# DATA EXCERPTS
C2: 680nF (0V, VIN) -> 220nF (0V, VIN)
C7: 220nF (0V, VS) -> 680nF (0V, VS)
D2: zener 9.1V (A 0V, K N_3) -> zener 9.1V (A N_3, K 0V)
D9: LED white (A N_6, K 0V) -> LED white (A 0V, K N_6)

==

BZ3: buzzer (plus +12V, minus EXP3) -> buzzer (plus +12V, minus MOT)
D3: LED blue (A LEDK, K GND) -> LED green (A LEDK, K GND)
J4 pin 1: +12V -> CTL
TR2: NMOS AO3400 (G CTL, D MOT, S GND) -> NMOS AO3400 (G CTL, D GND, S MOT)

# WHAT TO WORK ON
All lines in the data above from the one with "BZ3: buzzer (plus" through the one with "TR2: NMOS AO3400" must be repeated exactly, and no others.

# RESULT FOR THIS EXERCISE
BZ3: buzzer (plus +12V, minus EXP3) -> buzzer (plus +12V, minus MOT)
D3: LED blue (A LEDK, K GND) -> LED green (A LEDK, K GND)
J4 pin 1: +12V -> CTL
TR2: NMOS AO3400 (G CTL, D MOT, S GND) -> NMOS AO3400 (G CTL, D GND, S MOT)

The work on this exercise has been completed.